HOW TO COMPLETE THIS TASK:
Take the material below and reproduce, word for word, only the lines from the line with "D4: schottky BAT85" through the line with "U11 pin A2: VS -> GND".

ENTRIES SHOWN:
* * * *
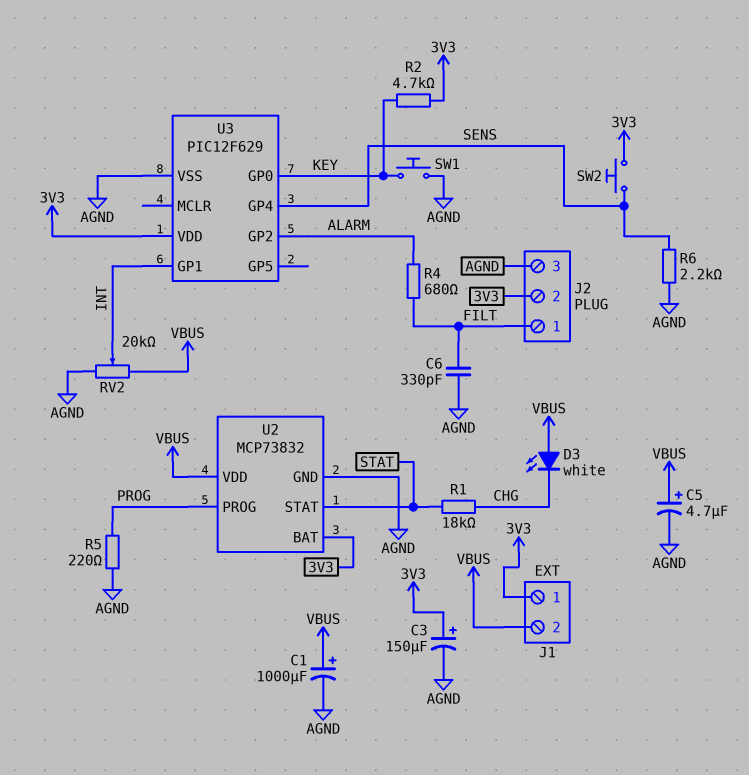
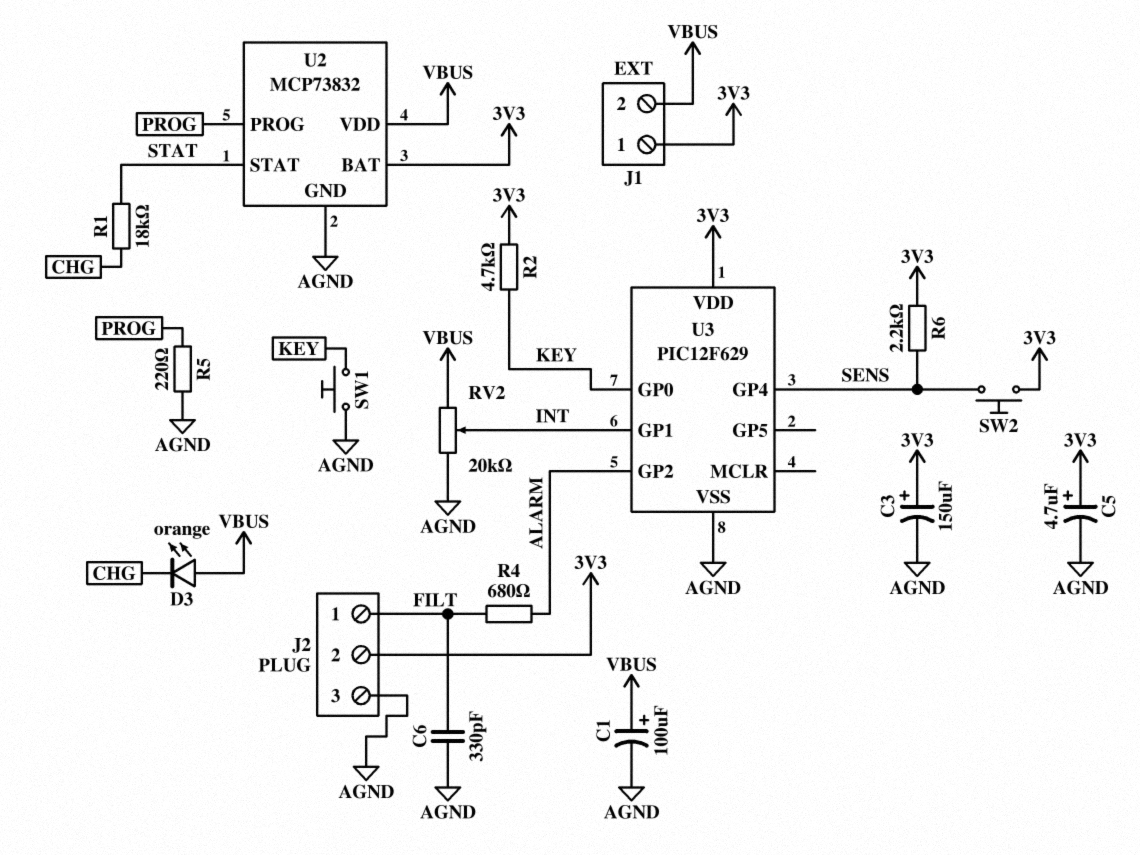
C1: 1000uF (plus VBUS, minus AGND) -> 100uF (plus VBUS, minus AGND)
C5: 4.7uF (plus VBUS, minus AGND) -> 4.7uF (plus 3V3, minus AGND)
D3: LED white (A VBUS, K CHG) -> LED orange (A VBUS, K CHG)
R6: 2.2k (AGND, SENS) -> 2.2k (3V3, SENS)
* * * *
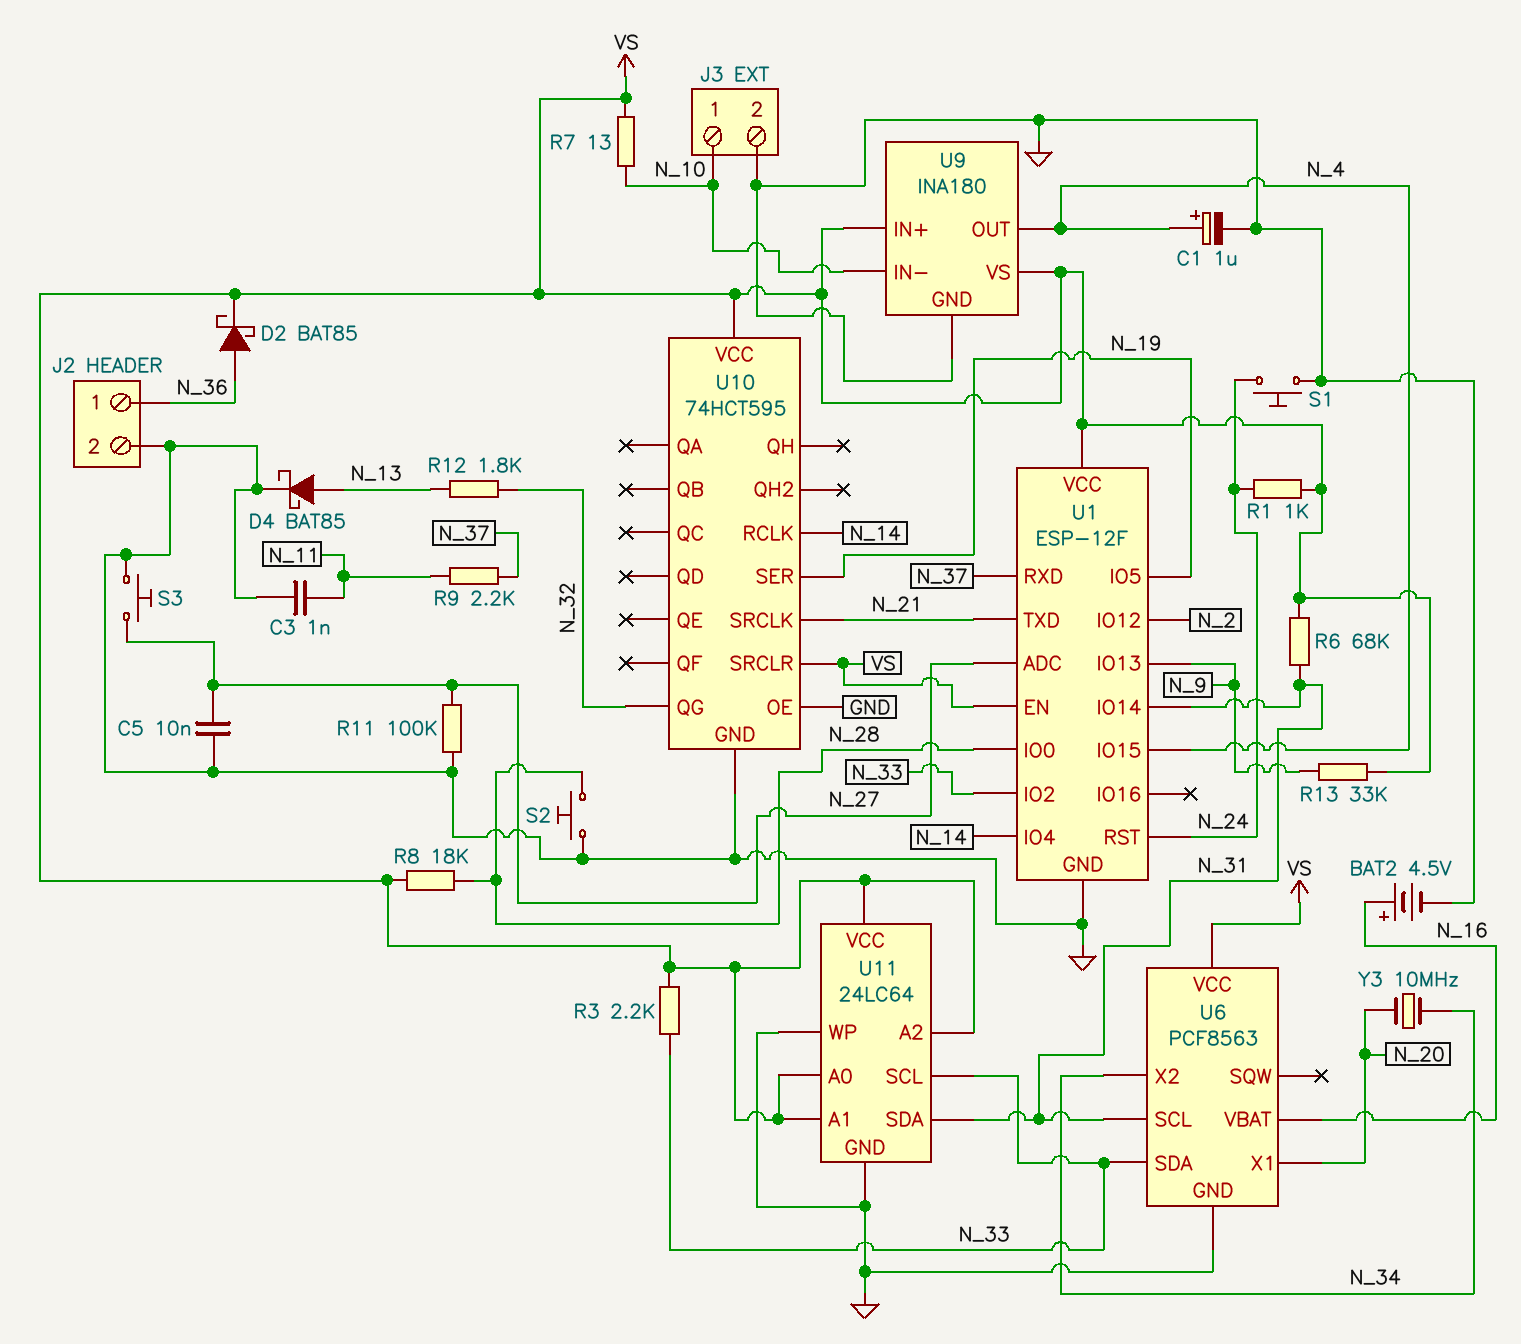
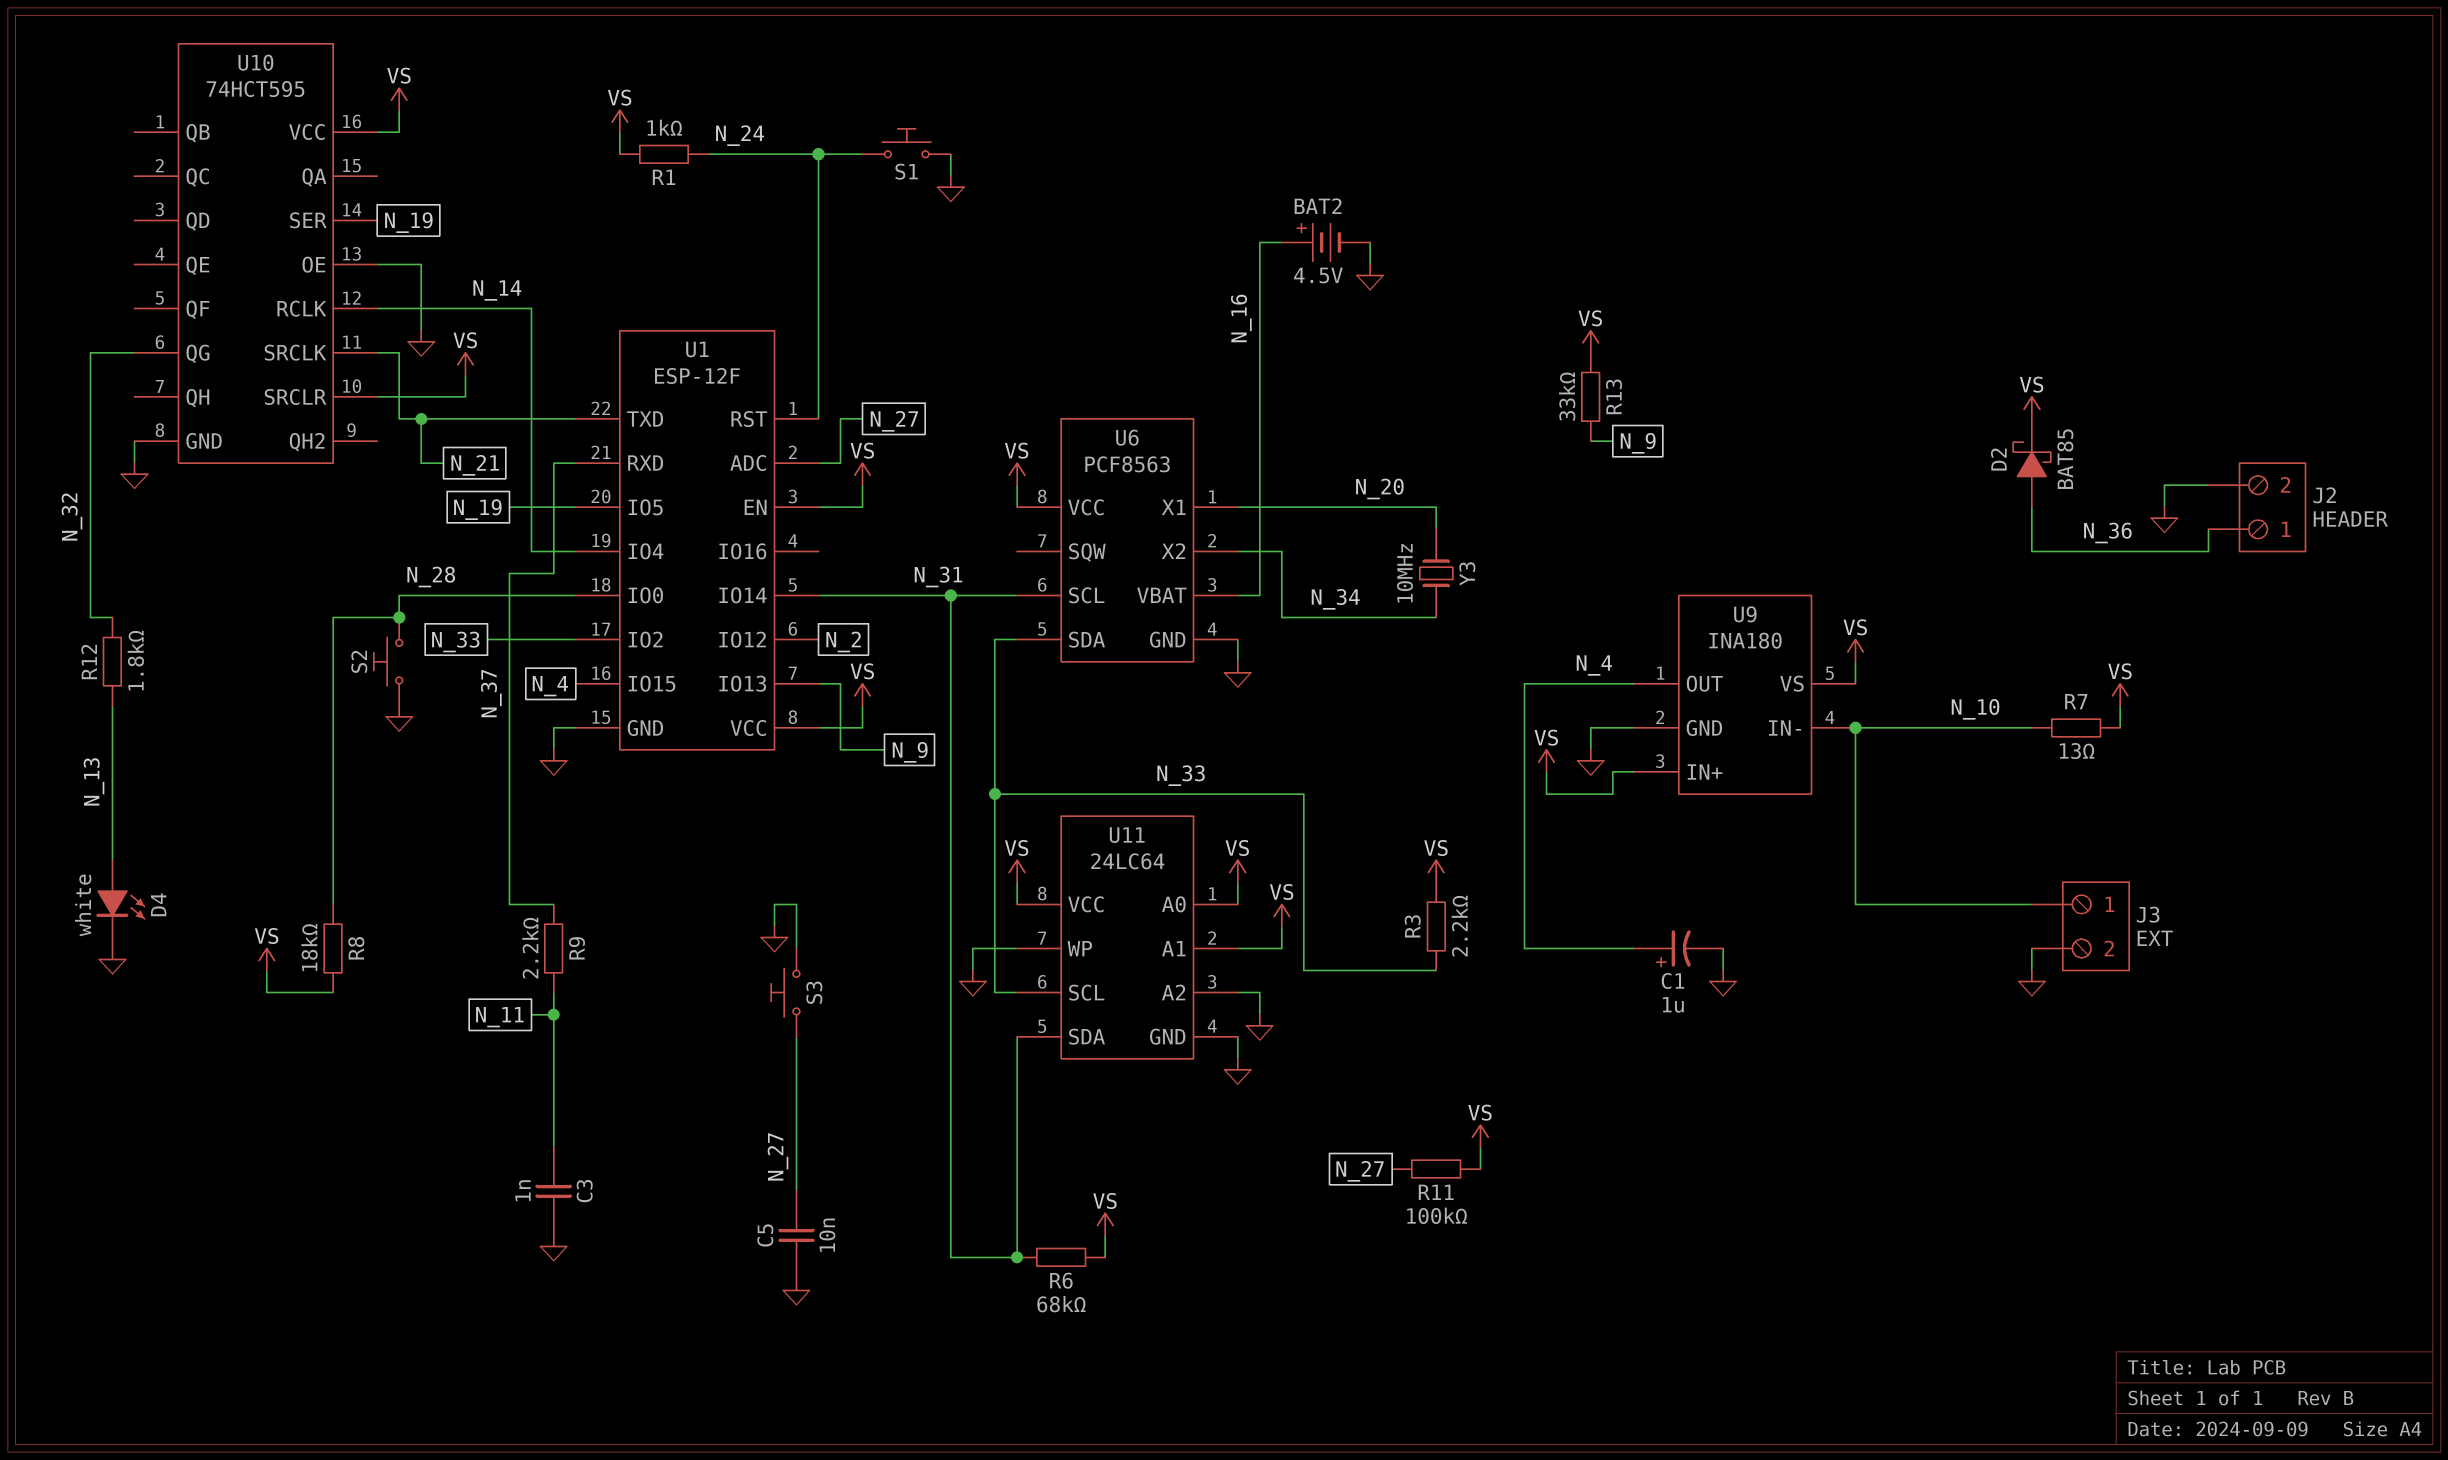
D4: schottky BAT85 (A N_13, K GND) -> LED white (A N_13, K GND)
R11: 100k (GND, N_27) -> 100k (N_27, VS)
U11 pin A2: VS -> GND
* * * *
ANSWER SECTION:
D4: schottky BAT85 (A N_13, K GND) -> LED white (A N_13, K GND)
R11: 100k (GND, N_27) -> 100k (N_27, VS)
U11 pin A2: VS -> GND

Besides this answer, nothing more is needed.